### Data for analysis:

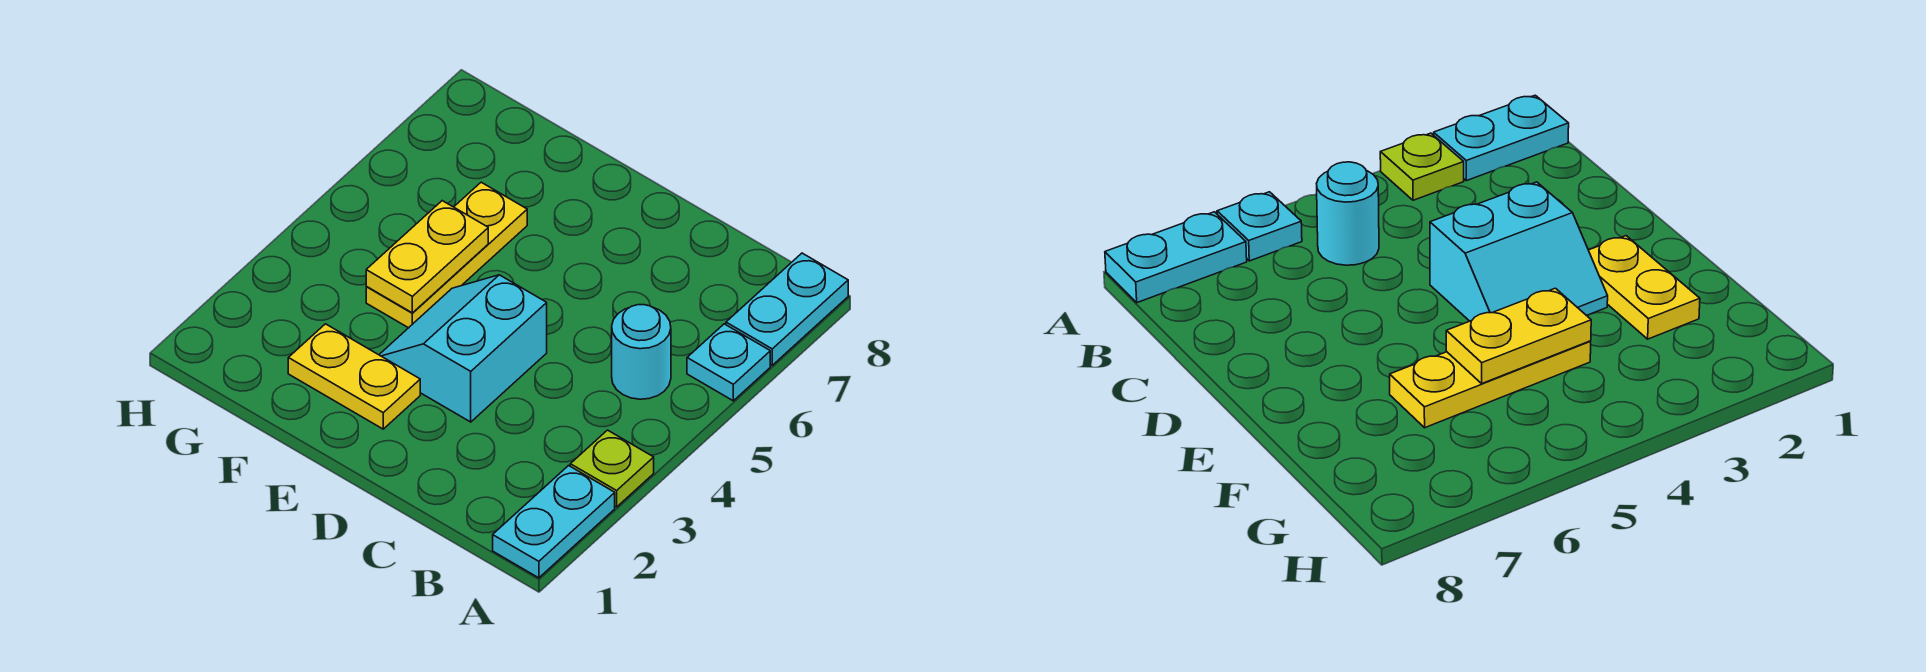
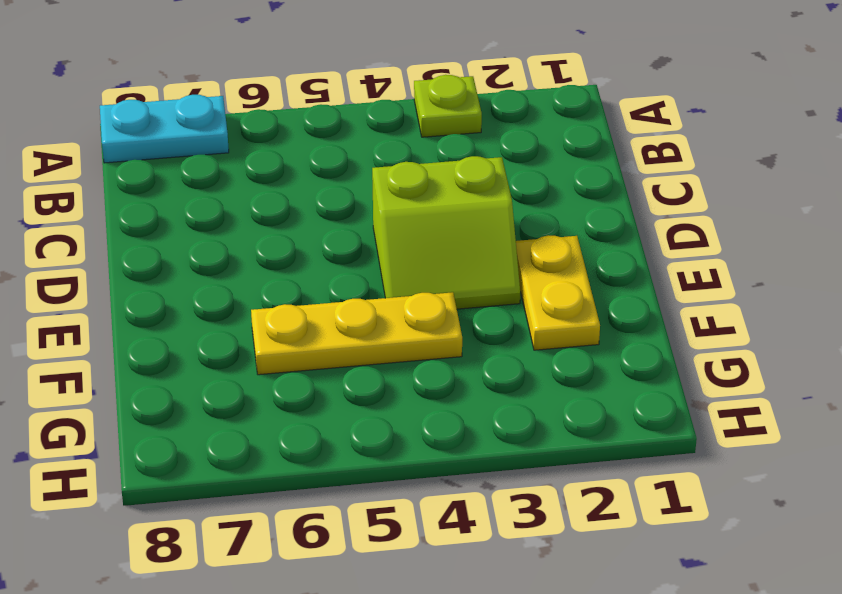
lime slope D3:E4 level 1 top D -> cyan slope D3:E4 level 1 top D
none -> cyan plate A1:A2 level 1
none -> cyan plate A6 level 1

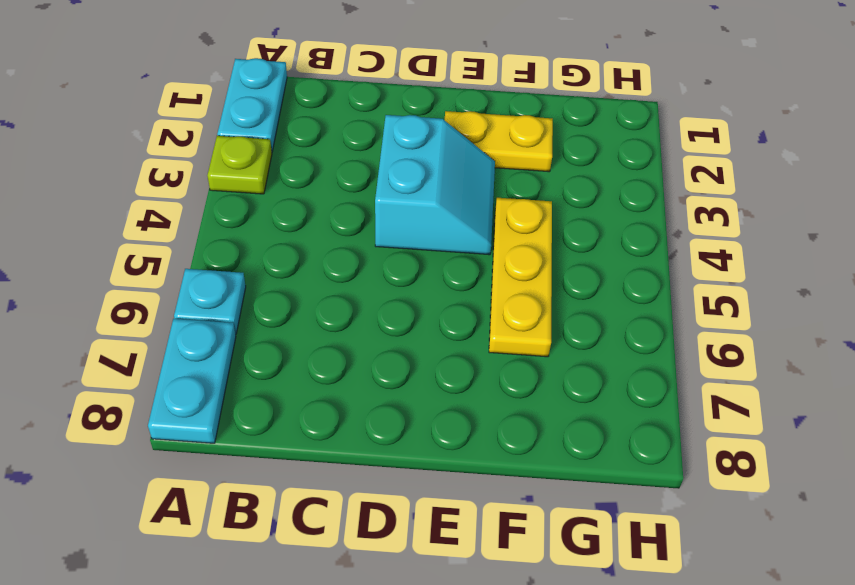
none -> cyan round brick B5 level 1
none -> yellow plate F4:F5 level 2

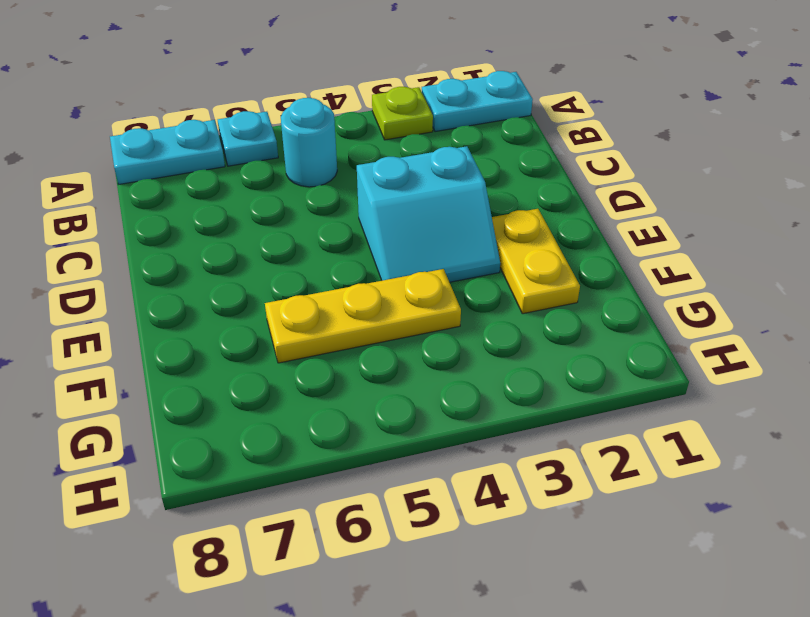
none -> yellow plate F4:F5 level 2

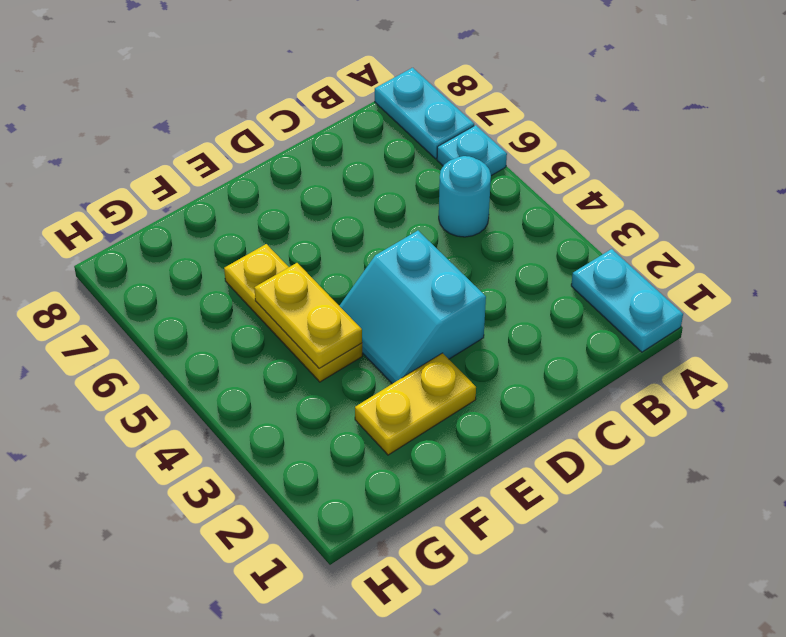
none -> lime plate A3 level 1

### Task details:
Images are to be excluded, and each record above written out word for word.

### Final answer:
lime slope D3:E4 level 1 top D -> cyan slope D3:E4 level 1 top D
none -> cyan plate A1:A2 level 1
none -> cyan plate A6 level 1

none -> cyan round brick B5 level 1
none -> yellow plate F4:F5 level 2

none -> yellow plate F4:F5 level 2

none -> lime plate A3 level 1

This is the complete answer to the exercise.